What you will do:
Pick out every line in the data below that holds "camera".

•••

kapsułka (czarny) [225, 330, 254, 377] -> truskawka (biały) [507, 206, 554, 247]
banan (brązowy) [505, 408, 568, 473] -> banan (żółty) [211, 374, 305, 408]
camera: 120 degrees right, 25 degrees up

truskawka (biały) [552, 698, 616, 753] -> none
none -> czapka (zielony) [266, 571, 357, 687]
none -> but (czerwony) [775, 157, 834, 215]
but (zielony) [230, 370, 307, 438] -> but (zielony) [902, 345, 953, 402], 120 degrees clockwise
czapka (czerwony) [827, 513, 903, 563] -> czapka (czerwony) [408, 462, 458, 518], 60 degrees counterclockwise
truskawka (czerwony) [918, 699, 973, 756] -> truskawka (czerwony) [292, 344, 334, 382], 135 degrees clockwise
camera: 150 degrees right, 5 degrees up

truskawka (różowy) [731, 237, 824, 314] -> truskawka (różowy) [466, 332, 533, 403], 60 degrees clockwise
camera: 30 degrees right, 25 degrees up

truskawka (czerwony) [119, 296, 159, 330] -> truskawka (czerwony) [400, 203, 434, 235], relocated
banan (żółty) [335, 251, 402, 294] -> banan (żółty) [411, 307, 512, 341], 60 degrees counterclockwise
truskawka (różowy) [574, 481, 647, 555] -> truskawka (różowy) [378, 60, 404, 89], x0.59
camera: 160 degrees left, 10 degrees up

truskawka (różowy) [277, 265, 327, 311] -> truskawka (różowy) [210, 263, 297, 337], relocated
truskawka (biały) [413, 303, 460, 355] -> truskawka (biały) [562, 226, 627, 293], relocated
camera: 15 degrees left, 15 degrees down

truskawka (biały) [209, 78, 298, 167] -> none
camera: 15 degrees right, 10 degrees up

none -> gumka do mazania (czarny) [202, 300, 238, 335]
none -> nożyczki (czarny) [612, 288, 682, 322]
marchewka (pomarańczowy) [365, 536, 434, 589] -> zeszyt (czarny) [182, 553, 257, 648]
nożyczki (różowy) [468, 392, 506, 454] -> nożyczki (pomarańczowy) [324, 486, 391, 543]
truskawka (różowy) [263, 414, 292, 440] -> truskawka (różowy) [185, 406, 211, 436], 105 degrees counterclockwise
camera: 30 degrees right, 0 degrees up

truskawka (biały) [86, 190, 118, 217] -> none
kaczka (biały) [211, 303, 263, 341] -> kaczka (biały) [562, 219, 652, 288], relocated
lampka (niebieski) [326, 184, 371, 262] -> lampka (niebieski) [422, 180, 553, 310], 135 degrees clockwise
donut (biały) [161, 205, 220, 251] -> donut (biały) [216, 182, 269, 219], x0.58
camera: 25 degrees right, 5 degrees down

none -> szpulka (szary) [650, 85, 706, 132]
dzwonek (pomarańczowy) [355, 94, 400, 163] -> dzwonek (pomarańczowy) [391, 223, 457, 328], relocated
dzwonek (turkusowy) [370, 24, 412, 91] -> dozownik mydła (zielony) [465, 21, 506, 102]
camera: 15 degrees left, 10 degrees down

•••

Worked solution:
camera: 120 degrees right, 25 degrees up
camera: 150 degrees right, 5 degrees up
camera: 30 degrees right, 25 degrees up
camera: 160 degrees left, 10 degrees up
camera: 15 degrees left, 15 degrees down
camera: 15 degrees right, 10 degrees up
camera: 30 degrees right, 0 degrees up
camera: 25 degrees right, 5 degrees down
camera: 15 degrees left, 10 degrees down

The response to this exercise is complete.